-------- RECORDED INFORMATION --------

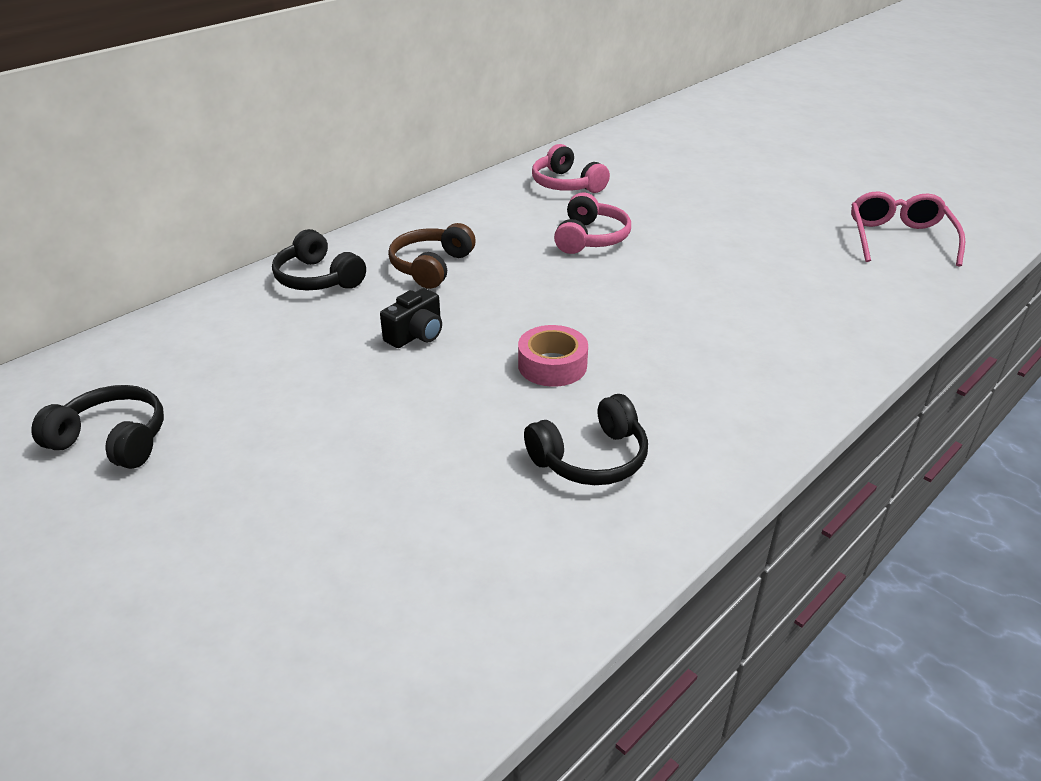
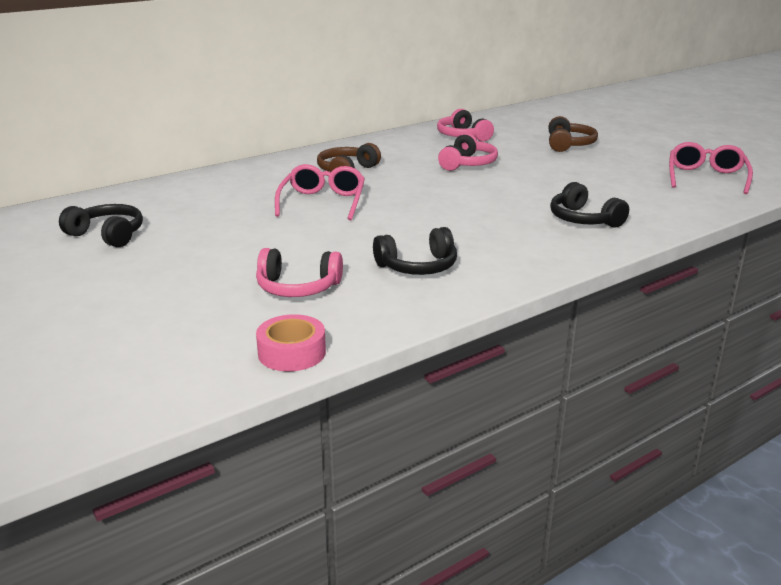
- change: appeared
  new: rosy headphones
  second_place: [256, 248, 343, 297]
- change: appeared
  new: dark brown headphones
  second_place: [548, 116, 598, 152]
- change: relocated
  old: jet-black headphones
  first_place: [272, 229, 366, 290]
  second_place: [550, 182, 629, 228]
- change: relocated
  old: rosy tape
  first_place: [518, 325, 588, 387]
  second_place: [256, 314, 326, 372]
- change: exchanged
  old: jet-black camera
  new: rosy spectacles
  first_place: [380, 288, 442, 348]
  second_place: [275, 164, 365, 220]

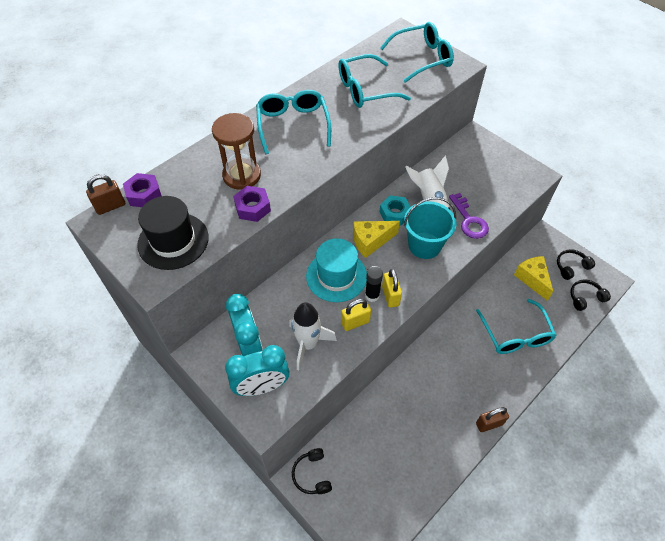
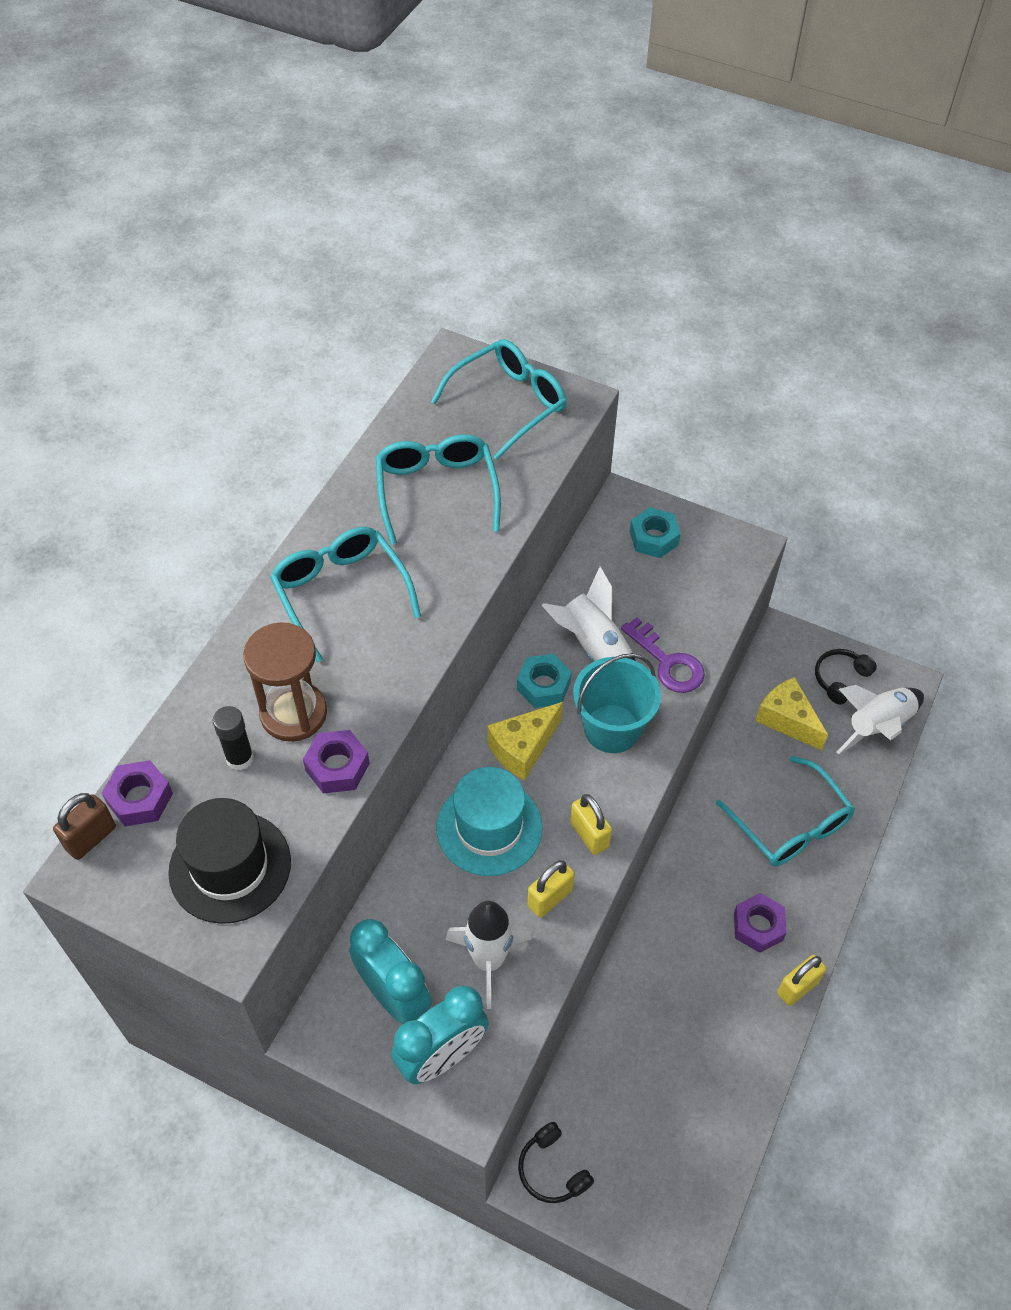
- change: appeared
  new: teal hexagon nut
  second_place: [630, 507, 681, 558]
- change: appeared
  new: violet hexagon nut
  second_place: [734, 893, 787, 953]
- change: relocated
  old: jet-black glue stick
  first_place: [365, 266, 383, 302]
  second_place: [213, 706, 254, 770]
- change: exchanged
  old: jet-black headphones
  new: white toy rocket
  first_place: [570, 280, 611, 311]
  second_place: [837, 685, 924, 754]
- change: colour
  old: dark brown padlock
  new: yellow padlock
  first_place: [476, 407, 509, 432]
  second_place: [777, 955, 827, 1006]
- change: spun
  old: teal spectacles
  first_place: [338, 54, 411, 108]
  second_place: [376, 434, 501, 545]
  degrees: 120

--------

--- ASSIGNMENT ---
Copy the stretch of the records above that runs from the line with "old: rosy tape" through the line with "first_place: [380, 288, 442, 348]". Both end lines belong in the copy, and nothing else does.

--- PROBLEM SOLUTION ---
  old: rosy tape
  first_place: [518, 325, 588, 387]
  second_place: [256, 314, 326, 372]
- change: exchanged
  old: jet-black camera
  new: rosy spectacles
  first_place: [380, 288, 442, 348]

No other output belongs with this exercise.